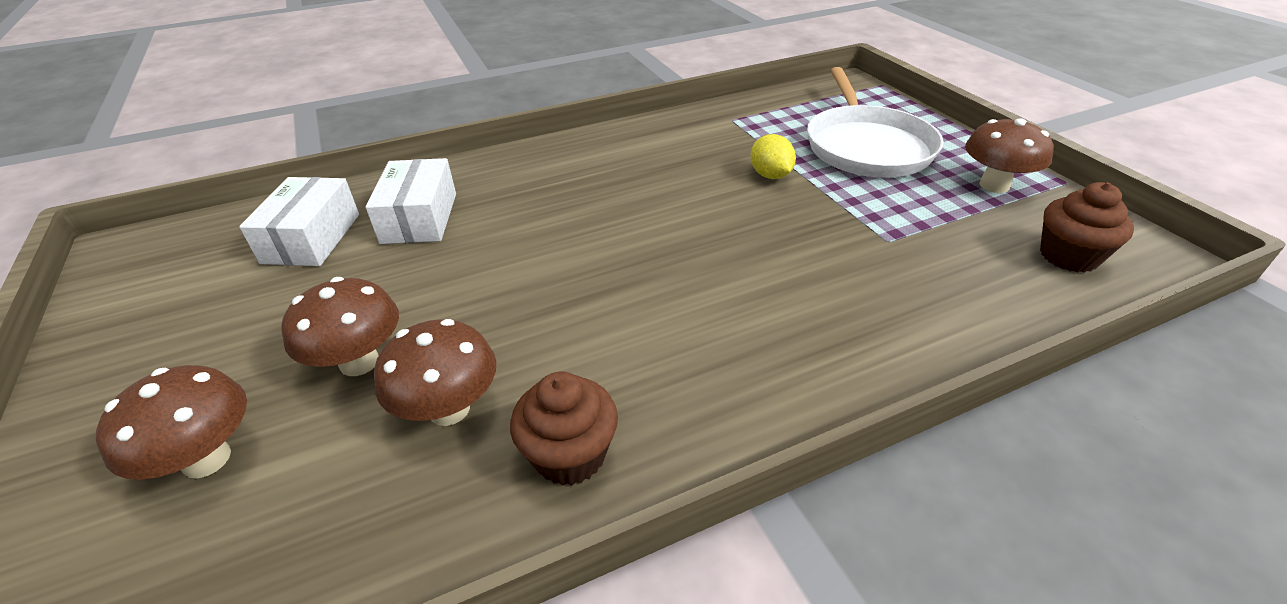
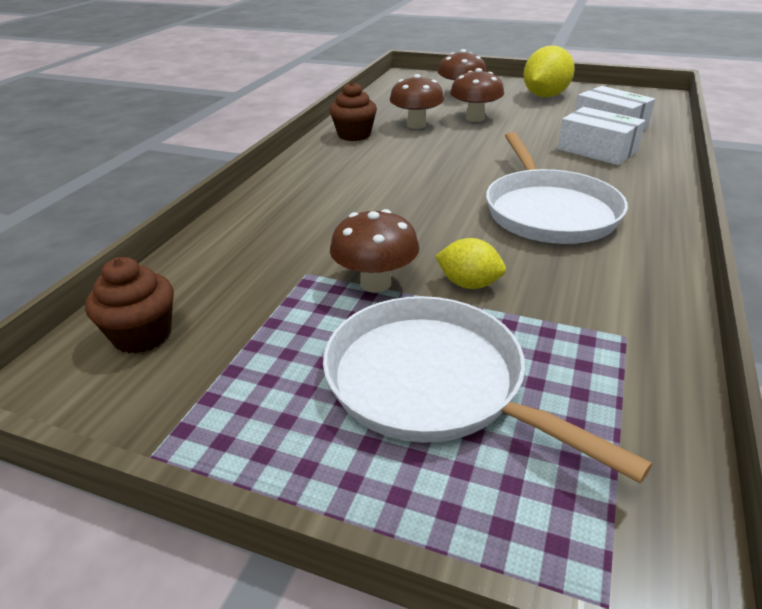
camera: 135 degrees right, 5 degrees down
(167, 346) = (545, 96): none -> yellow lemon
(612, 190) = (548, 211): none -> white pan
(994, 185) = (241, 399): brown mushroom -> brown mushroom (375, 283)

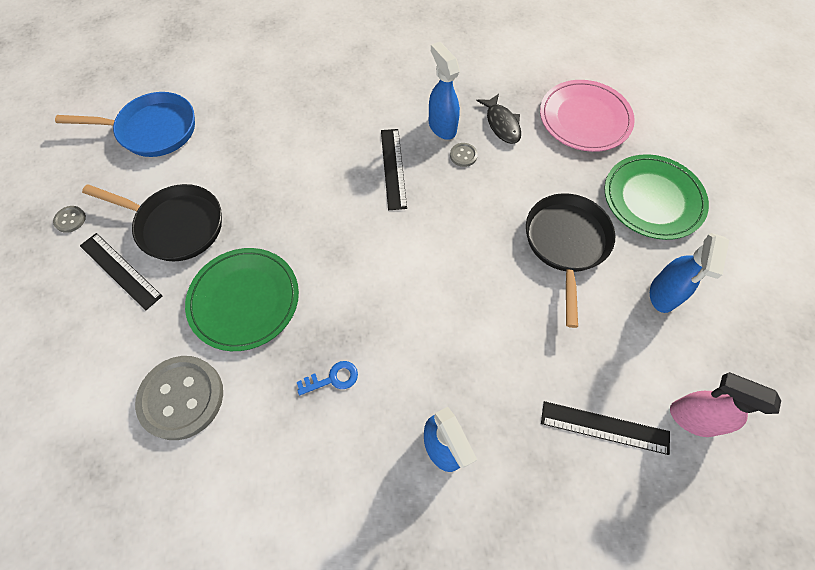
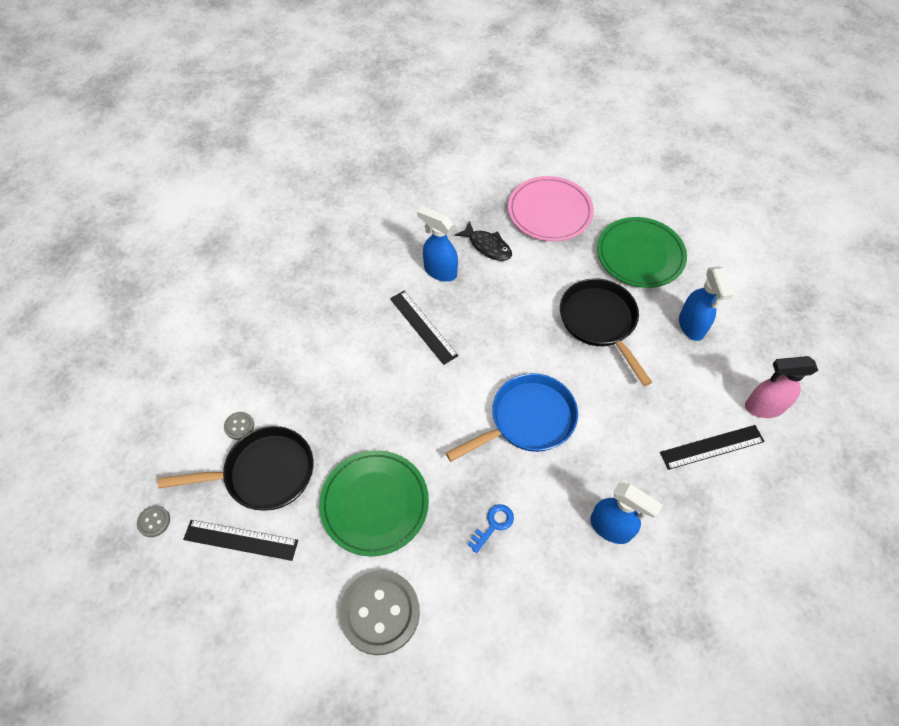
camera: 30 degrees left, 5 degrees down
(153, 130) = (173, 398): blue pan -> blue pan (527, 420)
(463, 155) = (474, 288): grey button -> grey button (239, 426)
== == ==
**Problem requirements:** Going from the line that holds "(612, 190) = (548, 211): none -> white pan" to the end of the listing above, copy each line exactly and nothing more, leaving pictures aside.

**Response box:**
(612, 190) = (548, 211): none -> white pan
(994, 185) = (241, 399): brown mushroom -> brown mushroom (375, 283)

camera: 30 degrees left, 5 degrees down
(153, 130) = (173, 398): blue pan -> blue pan (527, 420)
(463, 155) = (474, 288): grey button -> grey button (239, 426)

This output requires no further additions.